Work item — Drop every picture, then print the rest of the listing exactly as given.
┌──
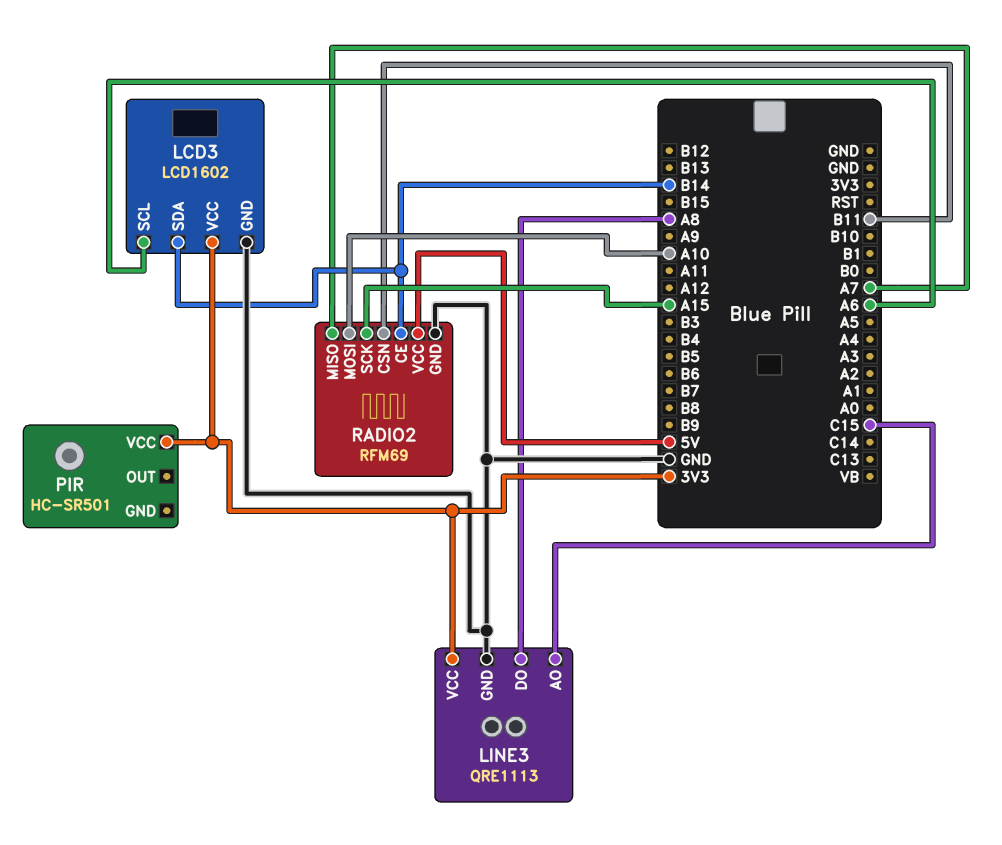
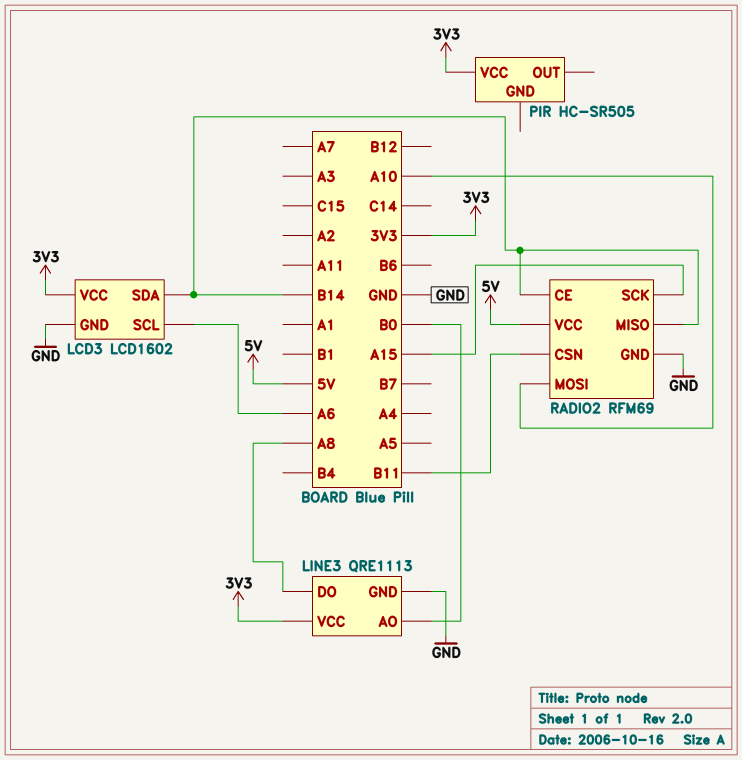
LINE3 pin AO: C15 -> B0
PIR: HC-SR501 -> HC-SR505
RADIO2 pin MISO: A7 -> B14

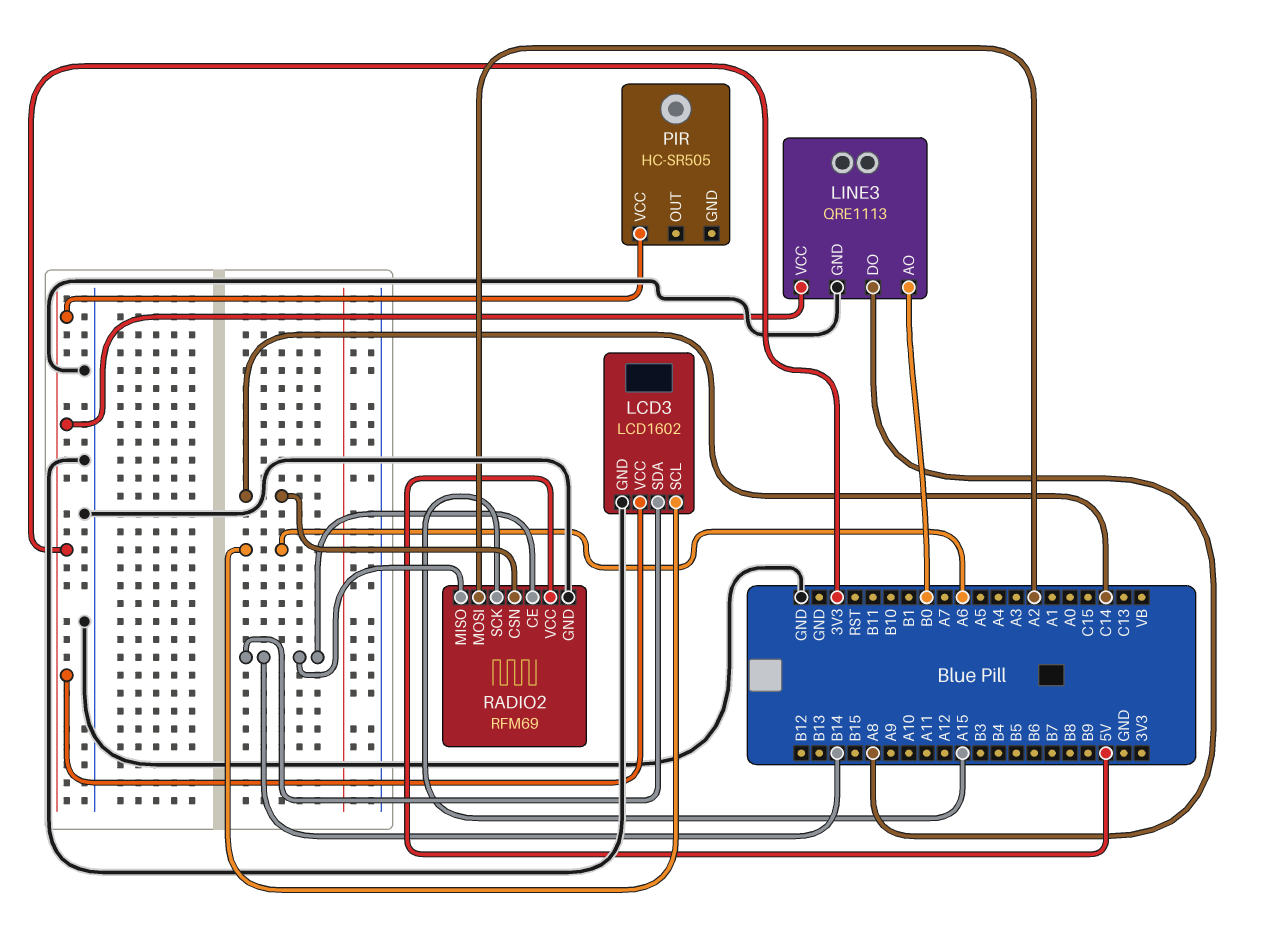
RADIO2 pin CSN: B11 -> C14
RADIO2 pin MOSI: A10 -> A2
└──
Solution to the exercise —
LINE3 pin AO: C15 -> B0
PIR: HC-SR501 -> HC-SR505
RADIO2 pin MISO: A7 -> B14

RADIO2 pin CSN: B11 -> C14
RADIO2 pin MOSI: A10 -> A2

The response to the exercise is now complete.